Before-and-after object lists
- Opening Delimiter -

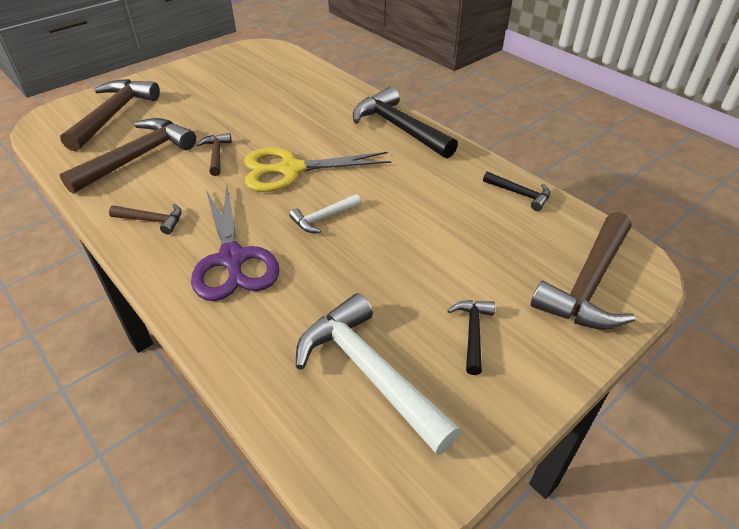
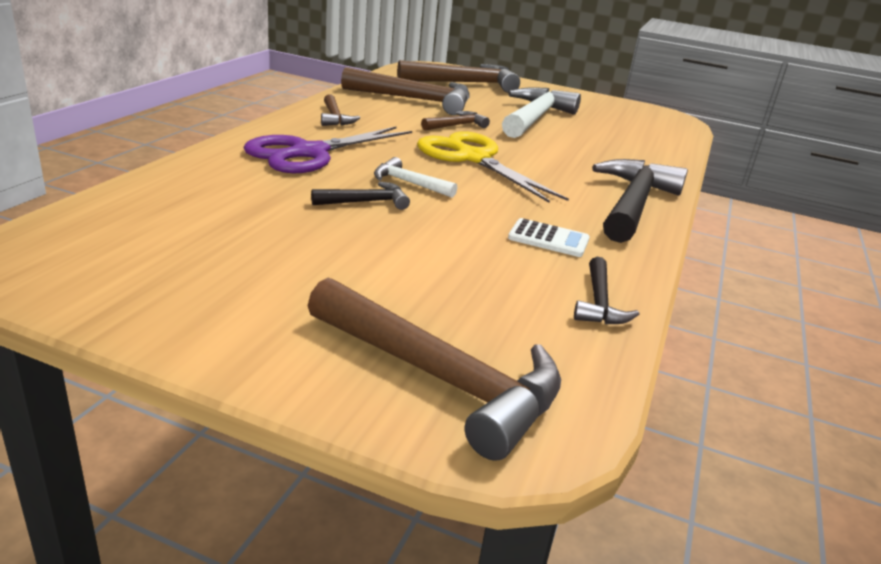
camera: 60 degrees right, 15 degrees down
(368, 372) = (185, 233): white hammer -> white hammer (535, 118)
(437, 183) = (548, 239): none -> white calculator
(472, 332) = (278, 288): black hammer -> black hammer (366, 202)
(588, 284) = (441, 378): brown hammer -> brown hammer turned 150 degrees counterclockwise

- Closing Delimiter -

Directions:
One line above contains "(368, 372) = (185, 233): white". Output that line and each one after it, word for word, and nothing else.

Expected answer:
(368, 372) = (185, 233): white hammer -> white hammer (535, 118)
(437, 183) = (548, 239): none -> white calculator
(472, 332) = (278, 288): black hammer -> black hammer (366, 202)
(588, 284) = (441, 378): brown hammer -> brown hammer turned 150 degrees counterclockwise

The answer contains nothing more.